BEGIN

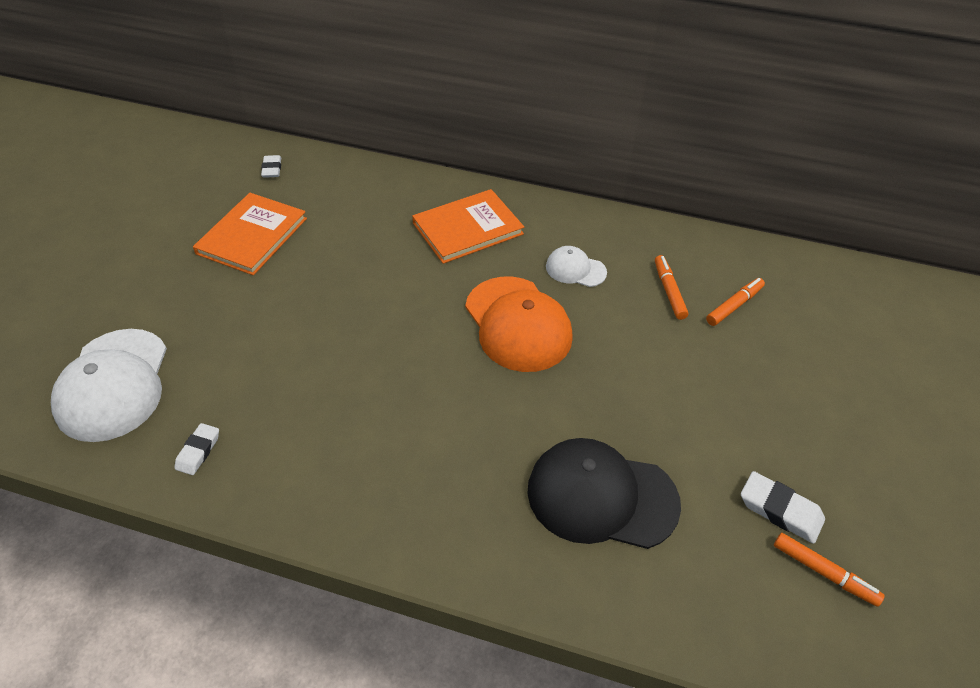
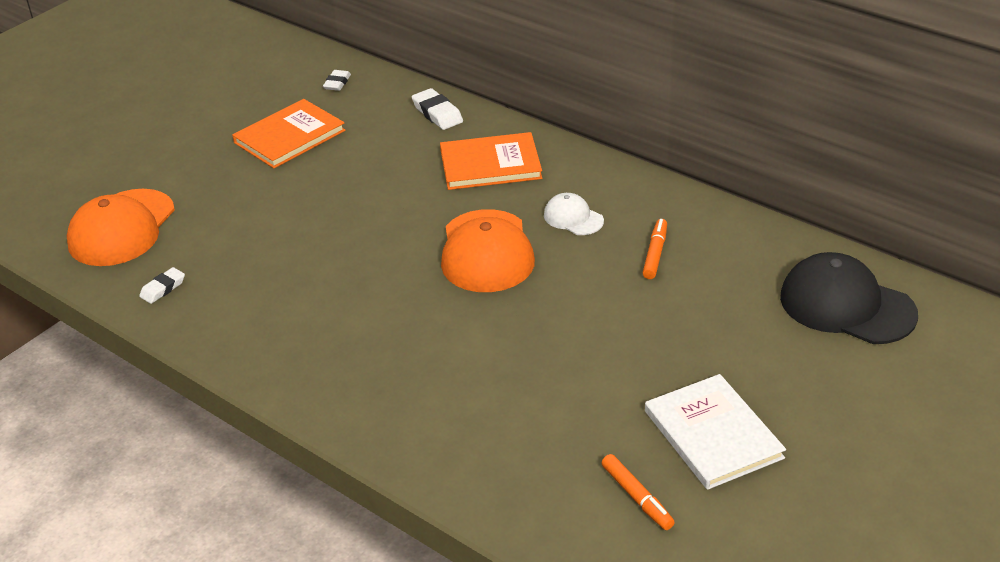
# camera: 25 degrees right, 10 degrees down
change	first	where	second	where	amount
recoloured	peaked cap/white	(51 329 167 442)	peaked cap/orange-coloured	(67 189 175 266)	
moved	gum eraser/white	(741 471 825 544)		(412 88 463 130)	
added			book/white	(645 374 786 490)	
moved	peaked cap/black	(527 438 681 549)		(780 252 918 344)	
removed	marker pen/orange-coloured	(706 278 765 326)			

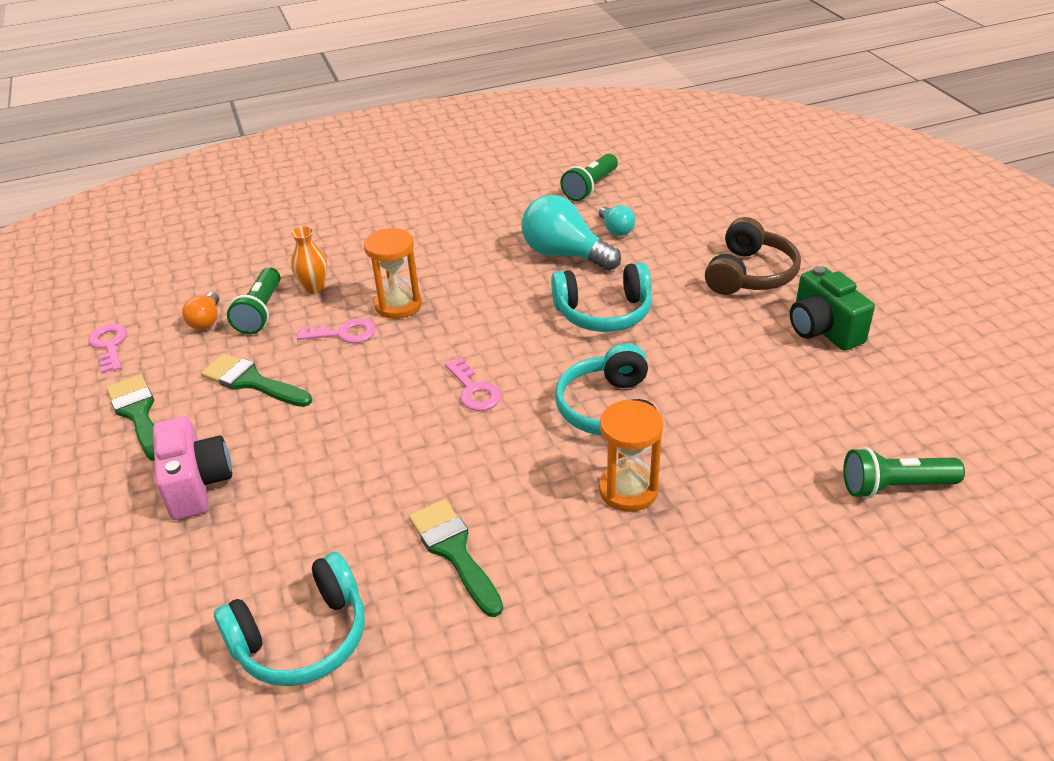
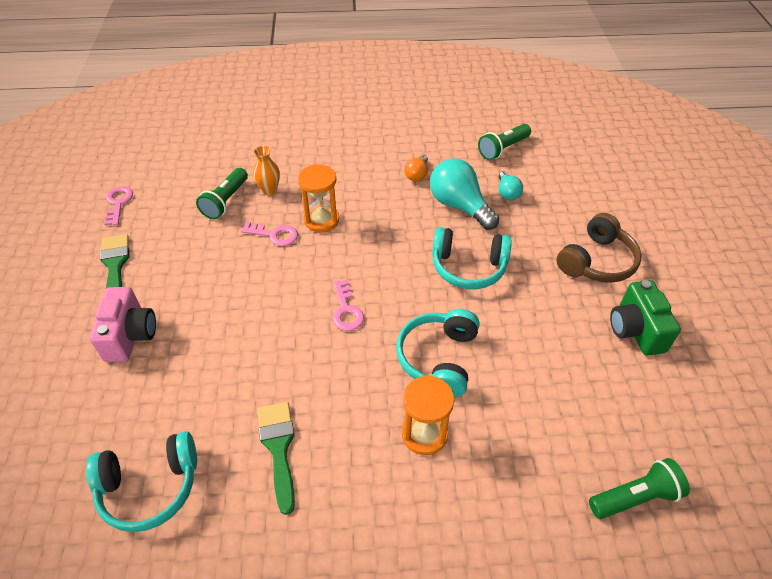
# camera: 15 degrees right, 10 degrees up
change	first	where	second	where	amount
moved	lightbulb/orange-coloured	(182 292 219 330)		(404 155 428 182)	
turned	pocket torch/emerald	(843 447 965 498)		(589 458 690 519)	150 degrees clockwise
removed	paint brush/emerald	(201 353 312 407)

END

**EXERCISE REQUIREMENTS**
Copy every line in the data above that has the string "white" in it.

**SOLUTION TO THE PROBLEM**
recoloured	peaked cap/white	(51 329 167 442)	peaked cap/orange-coloured	(67 189 175 266)	
moved	gum eraser/white	(741 471 825 544)		(412 88 463 130)	
added			book/white	(645 374 786 490)	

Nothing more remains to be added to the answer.